___ DATA RECORDS
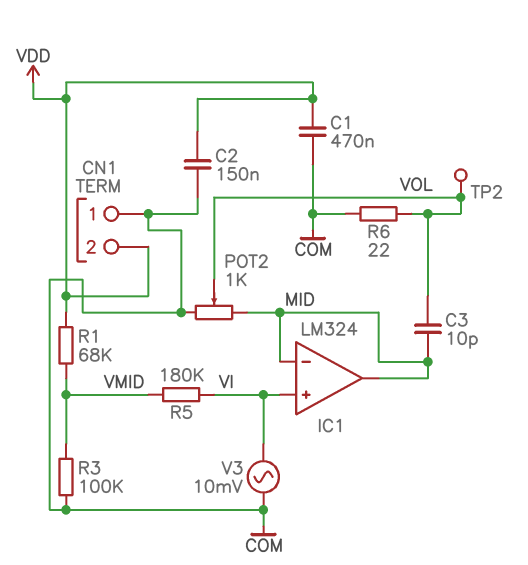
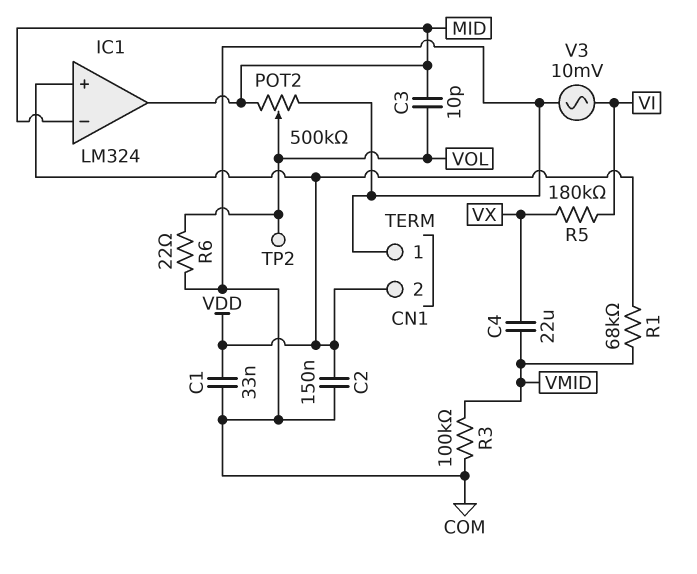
C1: 470nF (COM, VDD) -> 33nF (COM, VDD)
C4: none -> 22uF (VMID, VX)
IC1 pin in+: VI -> VDD
POT2: 1k (COM, MID, wiper VOL) -> 500k (COM, MID, wiper VOL)
R5: 180k (VI, VMID) -> 180k (VI, VX)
______
§ **EXERCISE GOAL**
You are asked to reproduce word for word the line containing "POT2: 1k (COM, MID, wiper" and every subsequent line through the end of the entries.

§ **OUTPUT OF THE EXERCISE**
POT2: 1k (COM, MID, wiper VOL) -> 500k (COM, MID, wiper VOL)
R5: 180k (VI, VMID) -> 180k (VI, VX)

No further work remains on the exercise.